[Coordinate-based object records]
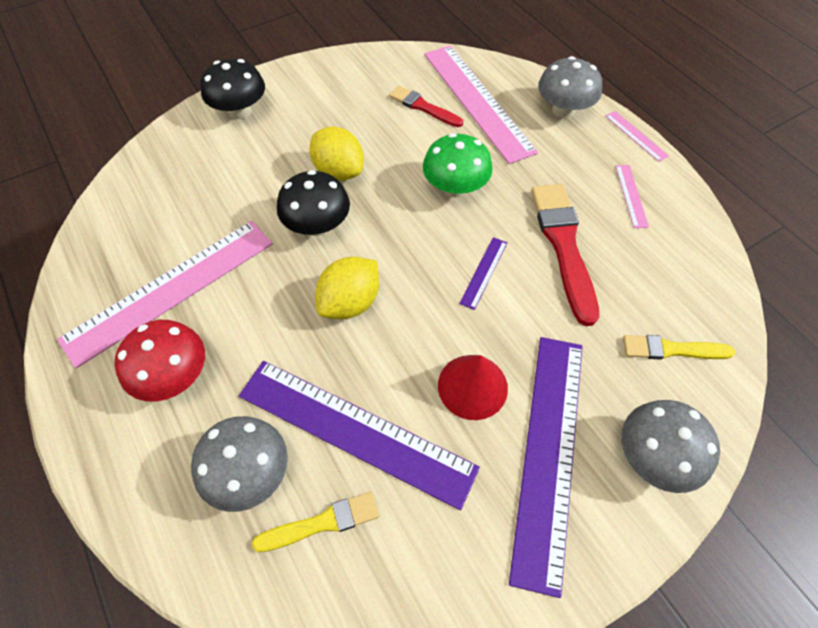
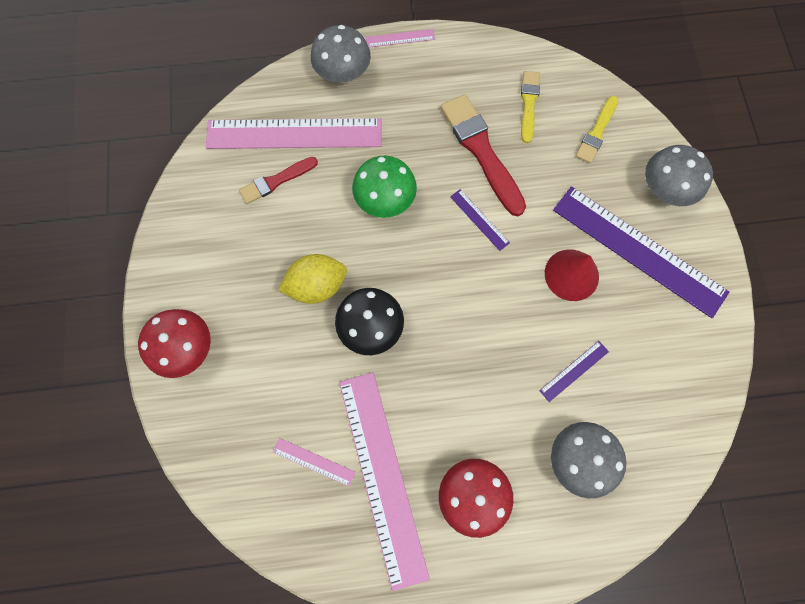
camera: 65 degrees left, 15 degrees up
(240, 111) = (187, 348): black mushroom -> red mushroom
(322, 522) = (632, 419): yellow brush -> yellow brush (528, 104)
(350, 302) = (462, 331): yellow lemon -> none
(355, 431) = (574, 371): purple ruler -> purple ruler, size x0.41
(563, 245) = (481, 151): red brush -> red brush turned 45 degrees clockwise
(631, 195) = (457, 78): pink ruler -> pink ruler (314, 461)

Exercise goal: Transcribe exactly each line of the records from the start up to and including the one with "(563, 245) = (481, 151): red", and leave out every picture.

Finished exercise:
camera: 65 degrees left, 15 degrees up
(240, 111) = (187, 348): black mushroom -> red mushroom
(322, 522) = (632, 419): yellow brush -> yellow brush (528, 104)
(350, 302) = (462, 331): yellow lemon -> none
(355, 431) = (574, 371): purple ruler -> purple ruler, size x0.41
(563, 245) = (481, 151): red brush -> red brush turned 45 degrees clockwise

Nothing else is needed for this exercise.